### [INPUT DATA]
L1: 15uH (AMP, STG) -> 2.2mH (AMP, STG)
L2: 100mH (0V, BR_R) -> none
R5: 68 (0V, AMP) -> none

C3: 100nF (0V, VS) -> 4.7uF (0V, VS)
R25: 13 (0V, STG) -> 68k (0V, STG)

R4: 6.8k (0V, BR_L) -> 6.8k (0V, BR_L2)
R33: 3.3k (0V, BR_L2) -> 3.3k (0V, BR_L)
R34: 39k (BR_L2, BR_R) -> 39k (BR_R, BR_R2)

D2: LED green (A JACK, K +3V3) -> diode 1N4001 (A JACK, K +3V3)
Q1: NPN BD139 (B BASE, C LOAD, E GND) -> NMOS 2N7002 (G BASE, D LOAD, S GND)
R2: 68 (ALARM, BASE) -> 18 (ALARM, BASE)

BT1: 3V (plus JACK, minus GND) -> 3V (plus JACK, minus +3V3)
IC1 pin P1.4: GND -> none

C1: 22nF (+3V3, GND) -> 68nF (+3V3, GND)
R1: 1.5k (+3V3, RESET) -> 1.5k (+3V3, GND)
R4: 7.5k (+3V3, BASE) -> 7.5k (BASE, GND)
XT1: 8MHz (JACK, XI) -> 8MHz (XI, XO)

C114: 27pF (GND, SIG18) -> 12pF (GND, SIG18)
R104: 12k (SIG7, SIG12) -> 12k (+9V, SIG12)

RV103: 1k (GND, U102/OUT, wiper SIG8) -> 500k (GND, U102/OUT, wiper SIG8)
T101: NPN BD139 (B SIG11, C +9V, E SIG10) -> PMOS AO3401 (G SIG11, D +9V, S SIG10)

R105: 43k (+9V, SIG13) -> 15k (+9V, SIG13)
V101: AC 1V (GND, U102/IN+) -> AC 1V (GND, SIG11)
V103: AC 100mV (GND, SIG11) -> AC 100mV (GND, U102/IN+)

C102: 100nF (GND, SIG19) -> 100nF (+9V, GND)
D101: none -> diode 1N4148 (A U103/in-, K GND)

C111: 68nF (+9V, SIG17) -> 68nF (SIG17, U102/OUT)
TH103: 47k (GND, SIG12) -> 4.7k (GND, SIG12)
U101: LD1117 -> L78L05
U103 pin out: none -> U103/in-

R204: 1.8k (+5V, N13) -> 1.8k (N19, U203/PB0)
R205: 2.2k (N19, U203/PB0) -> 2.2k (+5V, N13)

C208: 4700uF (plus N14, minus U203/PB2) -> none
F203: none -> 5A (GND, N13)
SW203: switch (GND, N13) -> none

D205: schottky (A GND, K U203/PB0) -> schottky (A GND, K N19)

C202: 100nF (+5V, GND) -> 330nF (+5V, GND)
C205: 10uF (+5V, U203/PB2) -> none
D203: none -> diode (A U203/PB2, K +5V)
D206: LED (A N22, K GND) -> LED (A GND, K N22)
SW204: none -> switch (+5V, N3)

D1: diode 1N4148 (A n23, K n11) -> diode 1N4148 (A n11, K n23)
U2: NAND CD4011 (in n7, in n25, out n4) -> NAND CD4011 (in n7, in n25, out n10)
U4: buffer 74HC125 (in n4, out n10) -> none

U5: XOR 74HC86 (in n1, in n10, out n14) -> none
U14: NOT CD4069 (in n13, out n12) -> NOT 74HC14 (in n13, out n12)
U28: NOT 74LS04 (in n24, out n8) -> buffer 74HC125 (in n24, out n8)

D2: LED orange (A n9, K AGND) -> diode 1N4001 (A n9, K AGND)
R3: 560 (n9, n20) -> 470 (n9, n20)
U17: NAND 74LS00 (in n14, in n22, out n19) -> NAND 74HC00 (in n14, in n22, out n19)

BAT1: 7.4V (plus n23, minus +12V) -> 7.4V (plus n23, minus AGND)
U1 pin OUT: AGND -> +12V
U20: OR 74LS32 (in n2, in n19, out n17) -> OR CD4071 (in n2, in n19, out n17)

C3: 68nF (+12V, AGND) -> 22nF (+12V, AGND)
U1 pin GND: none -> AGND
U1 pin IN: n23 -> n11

### [EXERCISE REQUIREMENTS]
Lines before the one containing "D203: none -> diode (A U203/PB2, K +5V)" are not wanted; please set down that line and every line after it through the end of the material, exactly.

### [TASK RESPONSE]
D203: none -> diode (A U203/PB2, K +5V)
D206: LED (A N22, K GND) -> LED (A GND, K N22)
SW204: none -> switch (+5V, N3)

D1: diode 1N4148 (A n23, K n11) -> diode 1N4148 (A n11, K n23)
U2: NAND CD4011 (in n7, in n25, out n4) -> NAND CD4011 (in n7, in n25, out n10)
U4: buffer 74HC125 (in n4, out n10) -> none

U5: XOR 74HC86 (in n1, in n10, out n14) -> none
U14: NOT CD4069 (in n13, out n12) -> NOT 74HC14 (in n13, out n12)
U28: NOT 74LS04 (in n24, out n8) -> buffer 74HC125 (in n24, out n8)

D2: LED orange (A n9, K AGND) -> diode 1N4001 (A n9, K AGND)
R3: 560 (n9, n20) -> 470 (n9, n20)
U17: NAND 74LS00 (in n14, in n22, out n19) -> NAND 74HC00 (in n14, in n22, out n19)

BAT1: 7.4V (plus n23, minus +12V) -> 7.4V (plus n23, minus AGND)
U1 pin OUT: AGND -> +12V
U20: OR 74LS32 (in n2, in n19, out n17) -> OR CD4071 (in n2, in n19, out n17)

C3: 68nF (+12V, AGND) -> 22nF (+12V, AGND)
U1 pin GND: none -> AGND
U1 pin IN: n23 -> n11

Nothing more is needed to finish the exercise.